Task => Taking the line with "U4 pin out: n19 -> VCC" as the first, copy every line through the end of the records below exactly. Do not include pictures.

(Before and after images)
>>

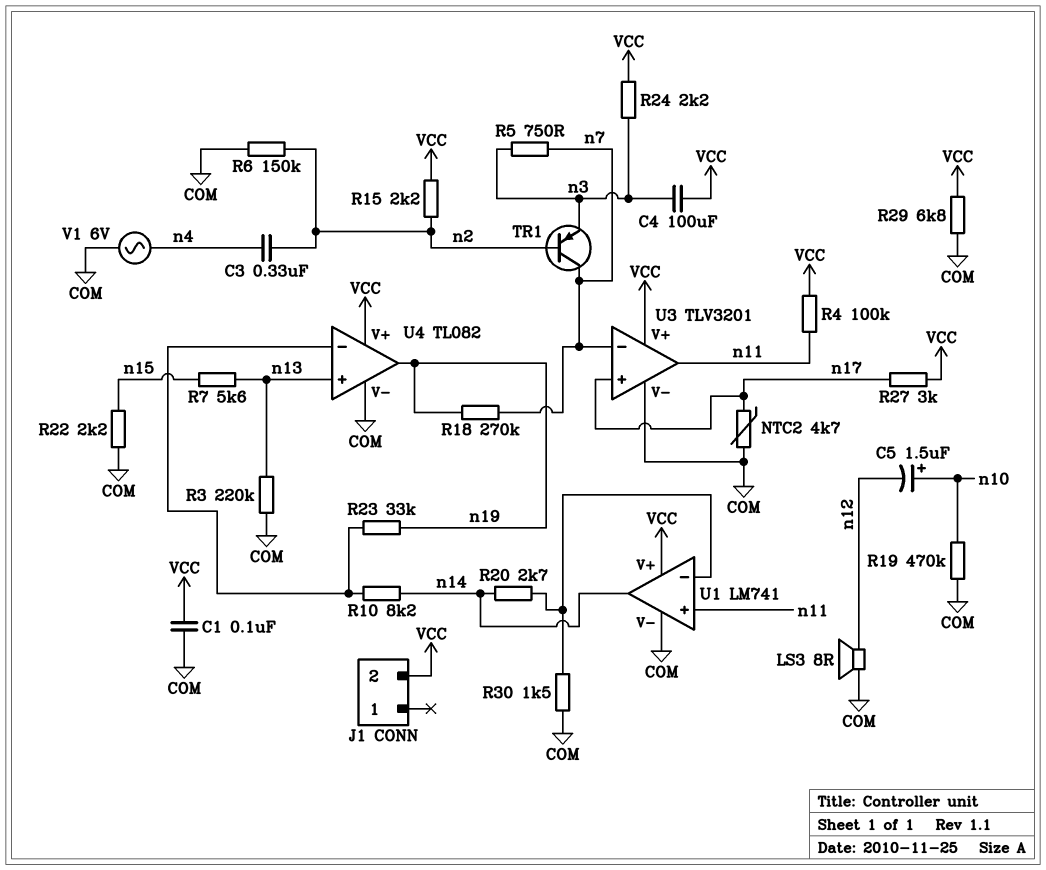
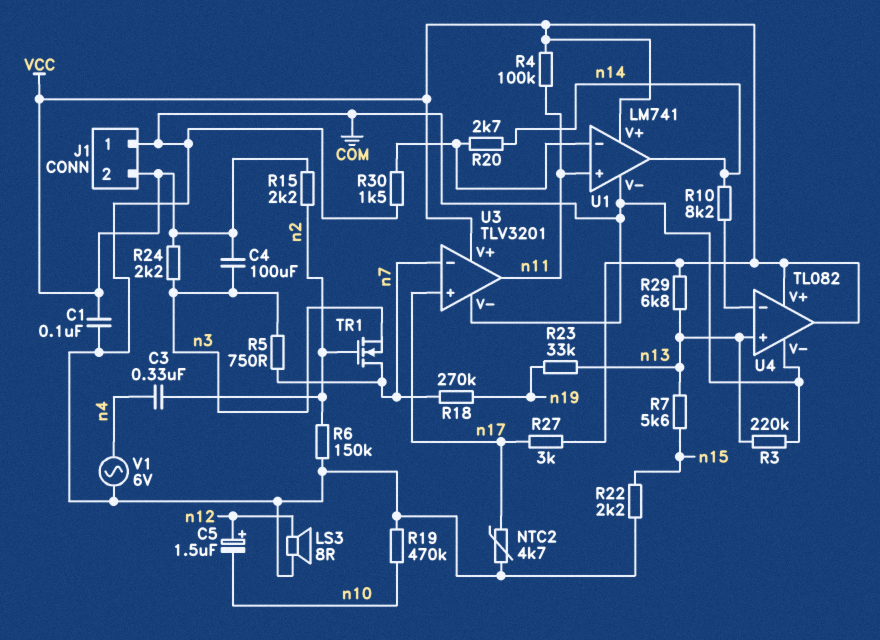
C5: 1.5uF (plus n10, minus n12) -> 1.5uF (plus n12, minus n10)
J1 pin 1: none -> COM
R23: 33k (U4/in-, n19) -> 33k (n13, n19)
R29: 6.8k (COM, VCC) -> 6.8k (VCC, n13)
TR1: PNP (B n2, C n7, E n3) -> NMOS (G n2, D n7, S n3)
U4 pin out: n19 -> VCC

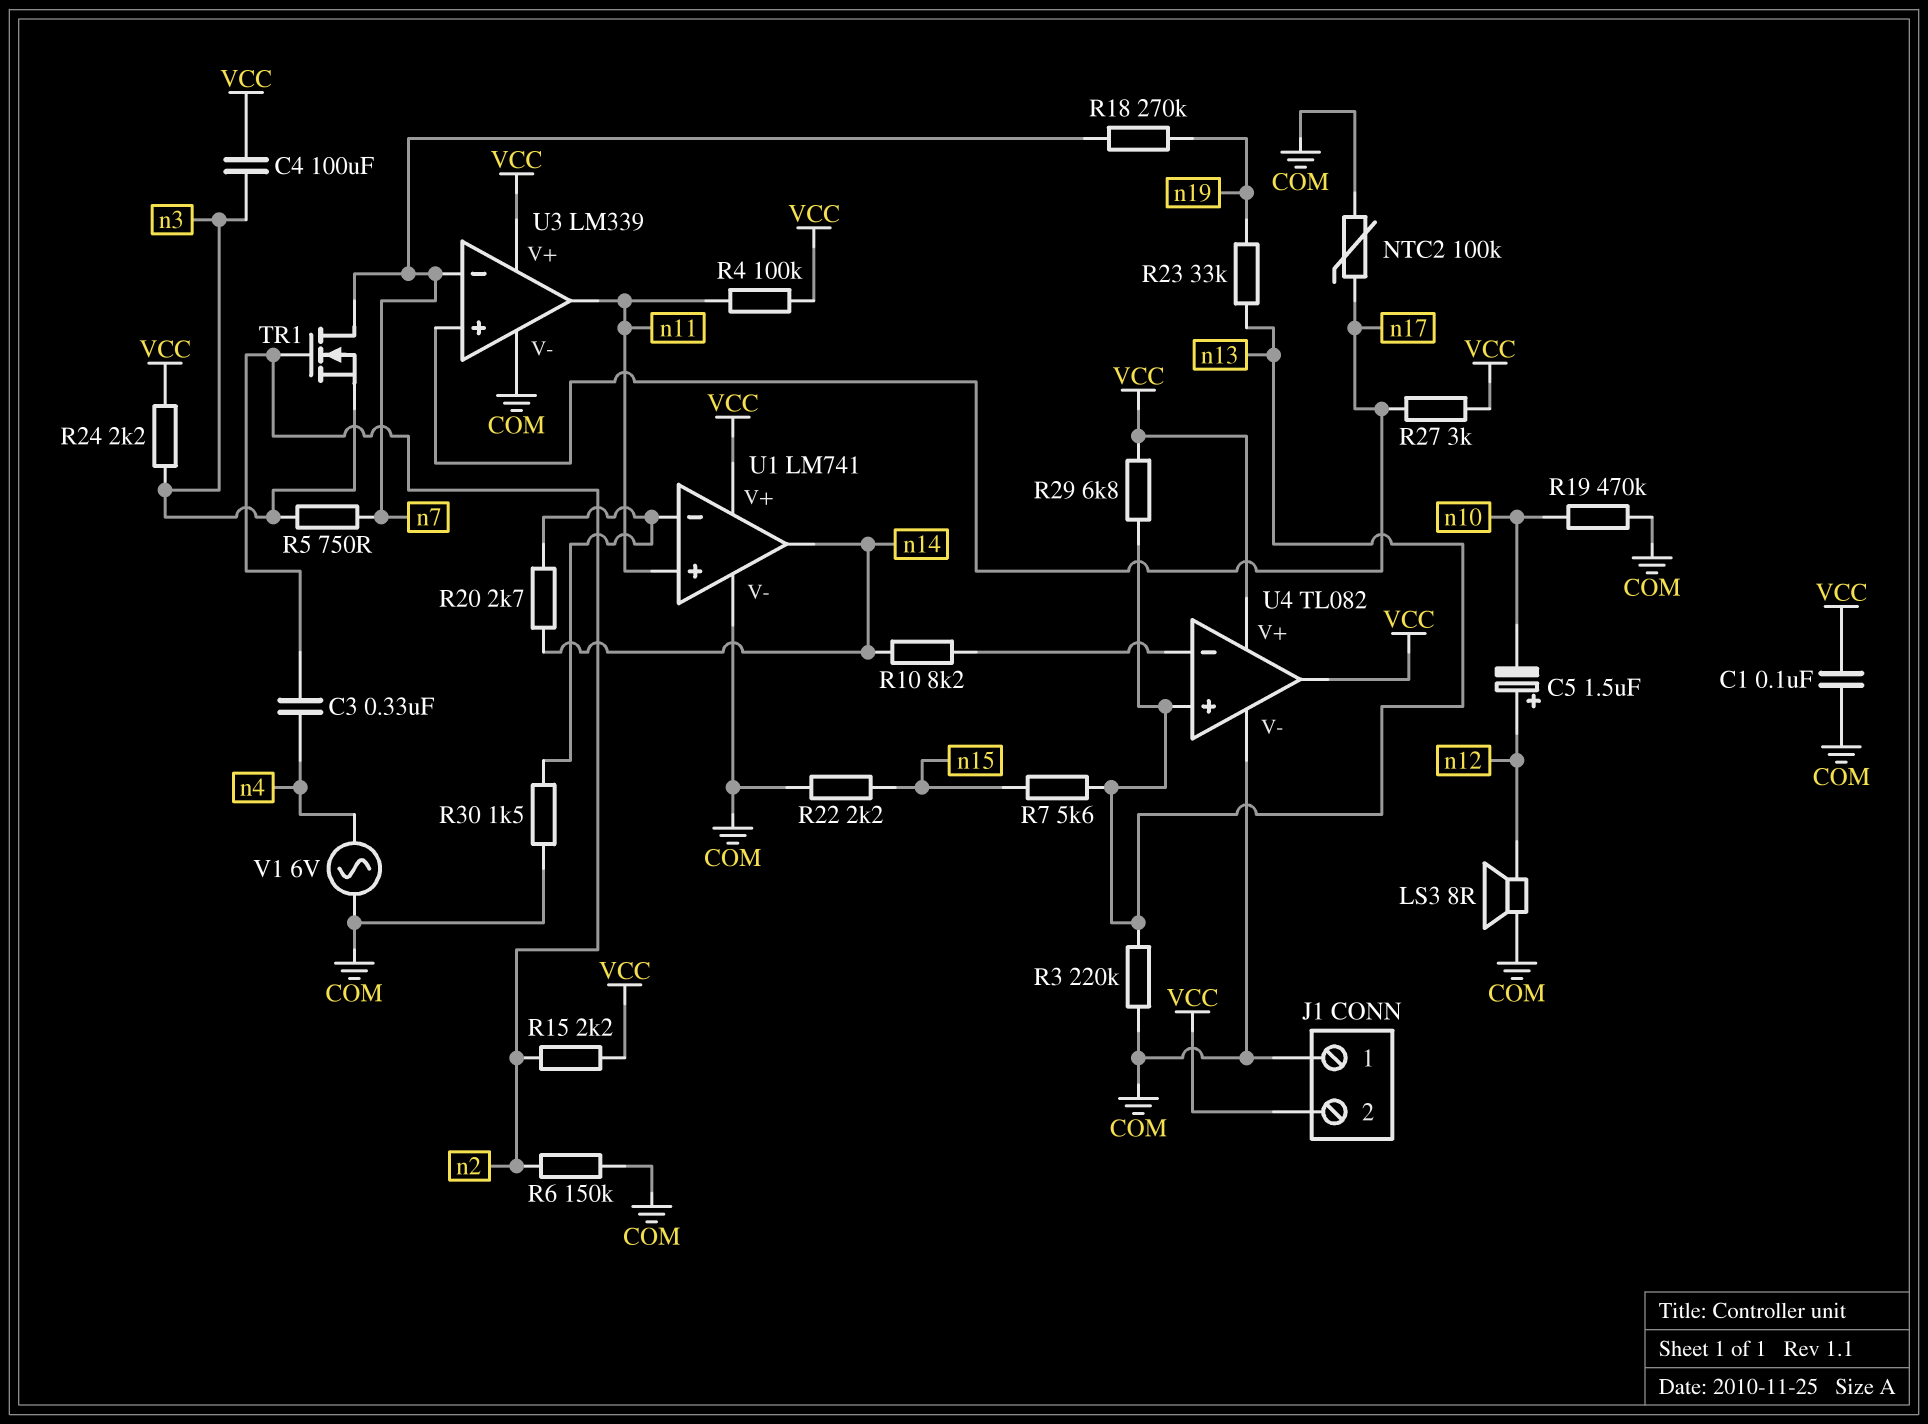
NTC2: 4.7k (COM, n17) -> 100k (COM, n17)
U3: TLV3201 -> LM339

<<

Answer =>
U4 pin out: n19 -> VCC

NTC2: 4.7k (COM, n17) -> 100k (COM, n17)
U3: TLV3201 -> LM339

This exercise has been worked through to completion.